_TASK PROMPT_:
Which lines of the entries contain the string "eraser"? Copy each of them.

_EXCERPTED RECORDS_:
════════
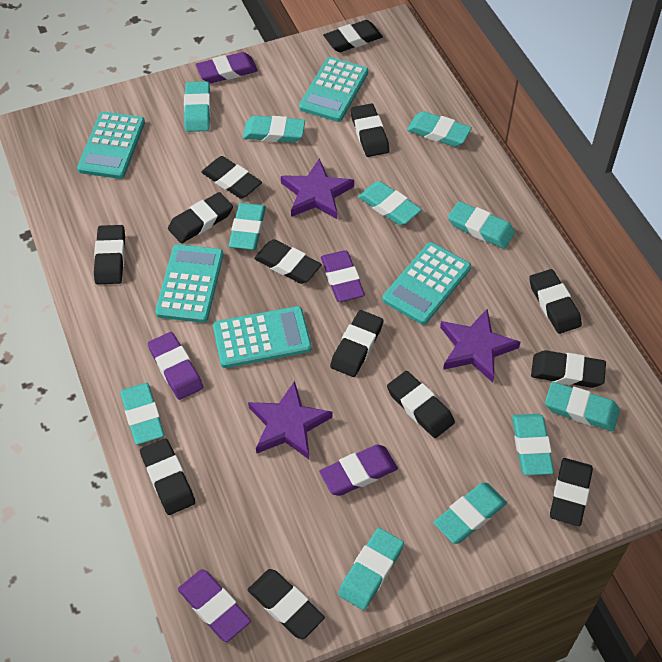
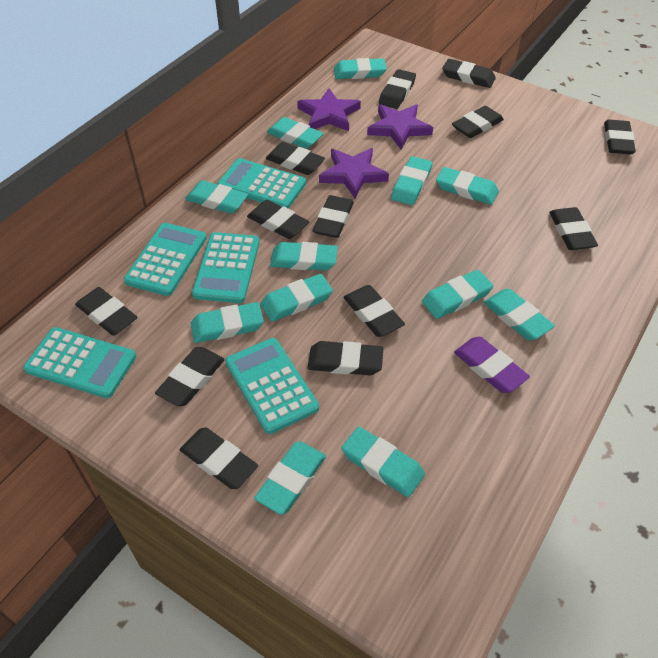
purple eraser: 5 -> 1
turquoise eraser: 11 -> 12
════════
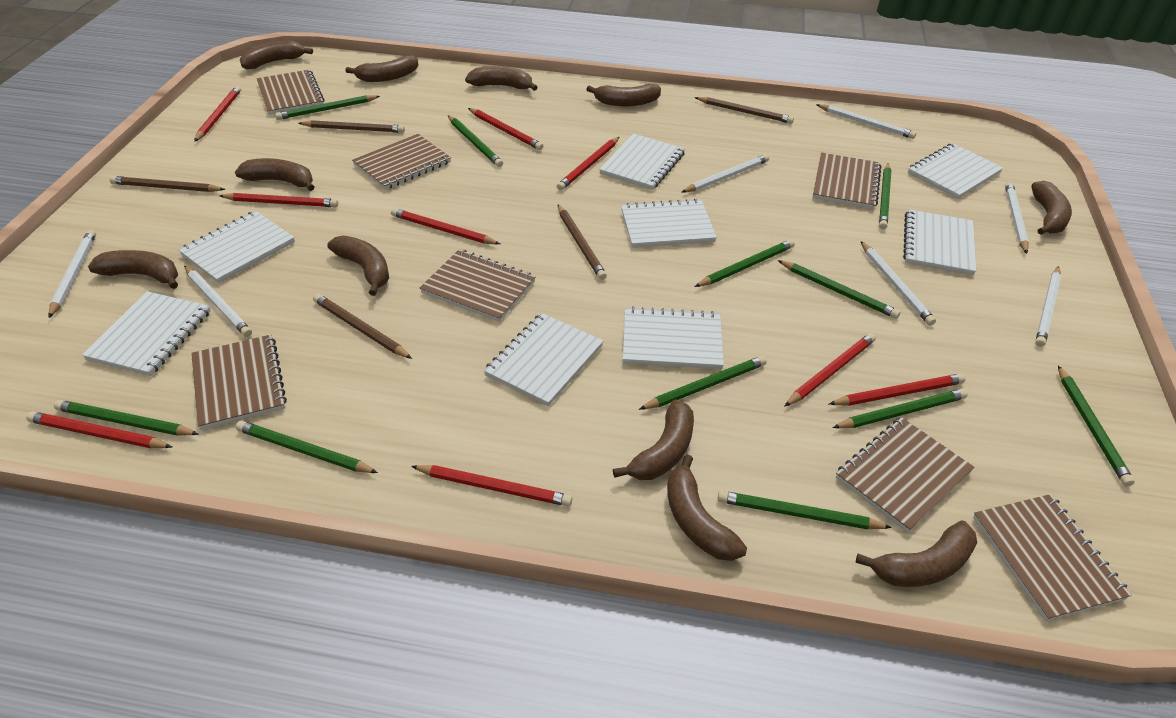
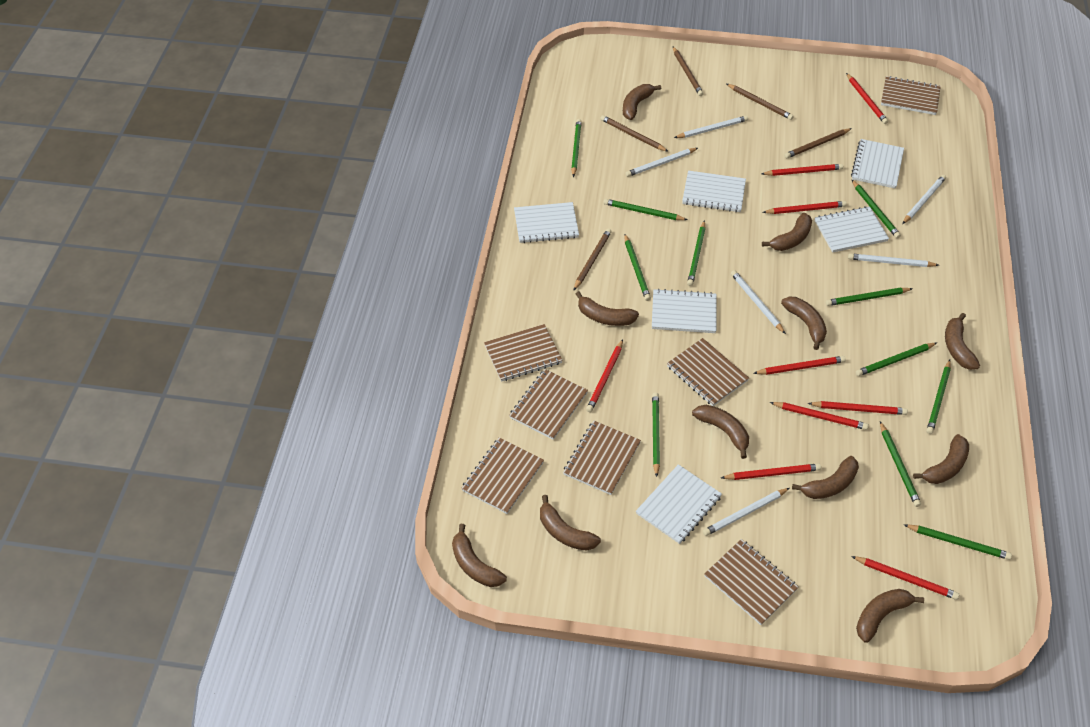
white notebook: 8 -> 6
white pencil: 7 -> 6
════════
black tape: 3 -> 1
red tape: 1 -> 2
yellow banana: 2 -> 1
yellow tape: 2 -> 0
════════
_EXERCISE OUTPUT_:
purple eraser: 5 -> 1
turquoise eraser: 11 -> 12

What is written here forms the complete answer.